Instructions for the task: Copy every line that contains the string "turquoise" from the entries below.

Task data:
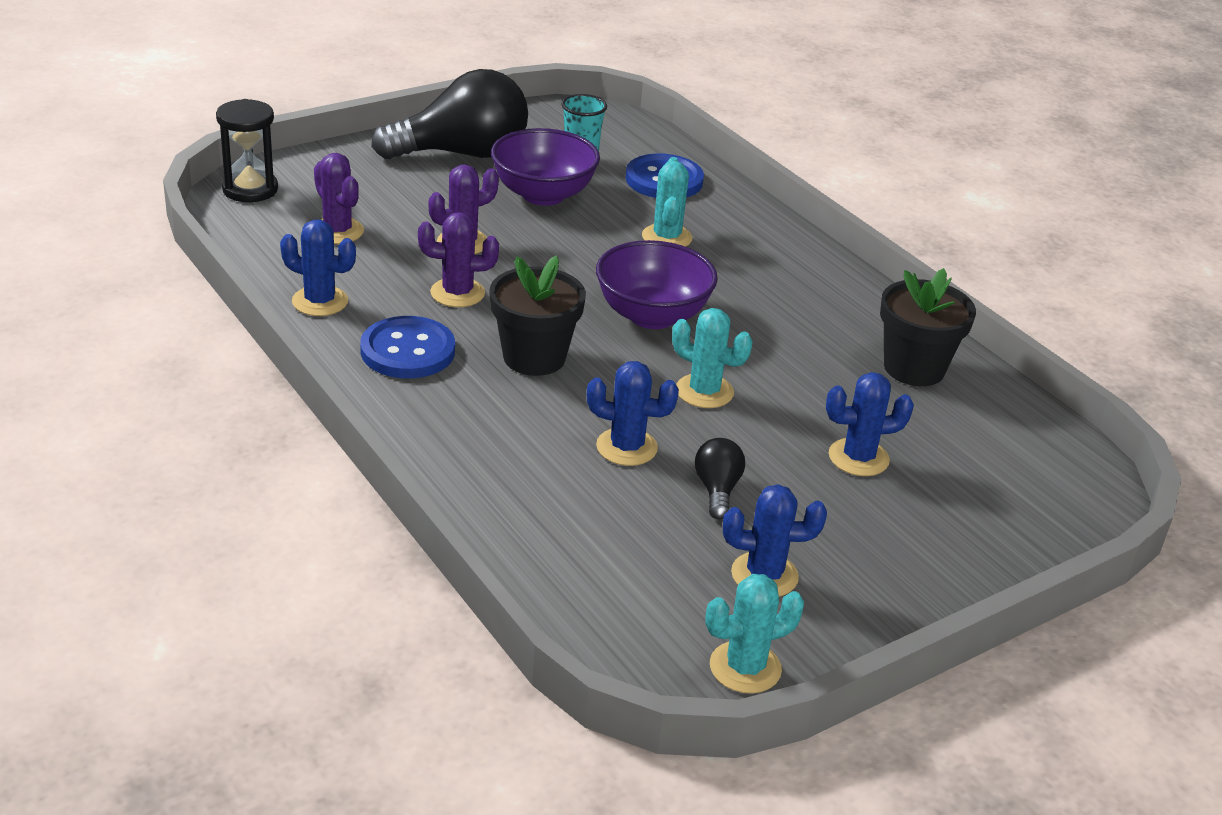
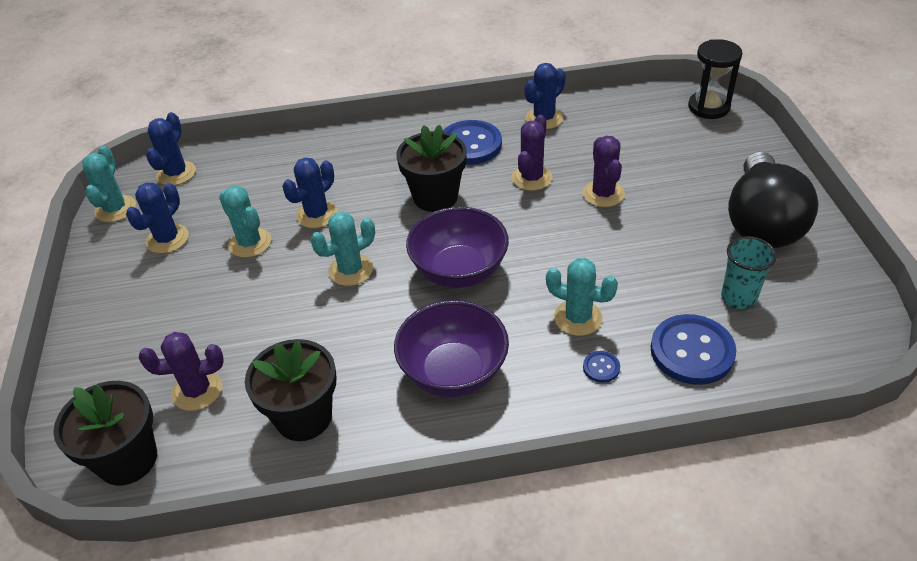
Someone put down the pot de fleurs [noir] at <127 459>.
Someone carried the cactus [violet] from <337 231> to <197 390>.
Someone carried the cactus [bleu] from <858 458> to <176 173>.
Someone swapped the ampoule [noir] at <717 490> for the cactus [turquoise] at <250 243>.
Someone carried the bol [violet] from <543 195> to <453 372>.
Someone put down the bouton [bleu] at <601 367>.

--

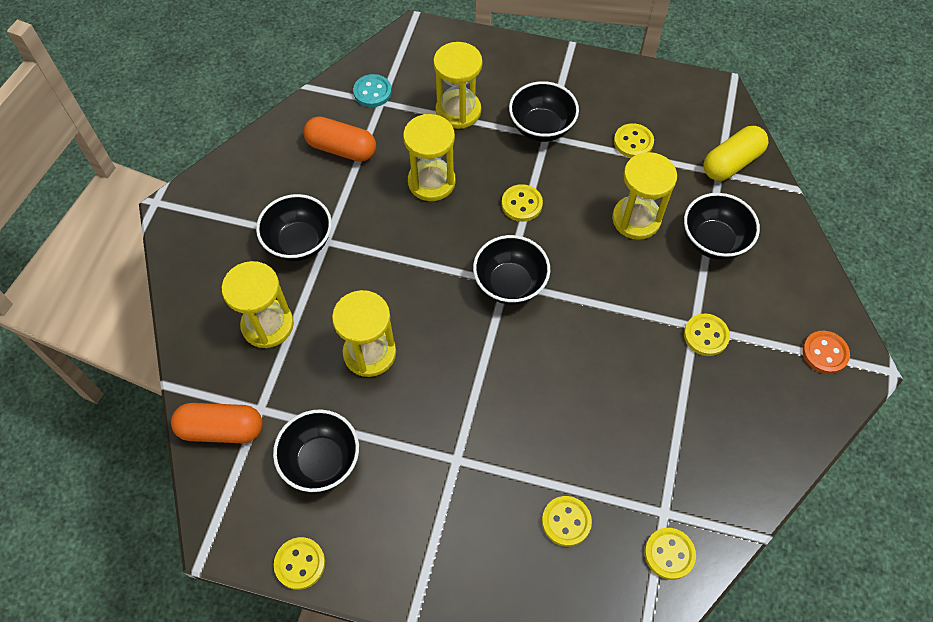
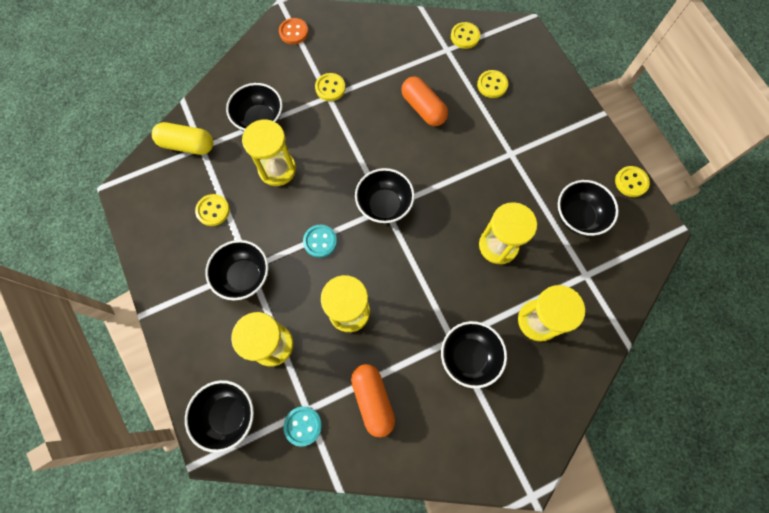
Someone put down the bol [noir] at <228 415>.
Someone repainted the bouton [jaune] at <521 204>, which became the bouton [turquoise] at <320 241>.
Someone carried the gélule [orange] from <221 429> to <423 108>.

Answer area:
Someone swapped the ampoule [noir] at <717 490> for the cactus [turquoise] at <250 243>.
Someone repainted the bouton [jaune] at <521 204>, which became the bouton [turquoise] at <320 241>.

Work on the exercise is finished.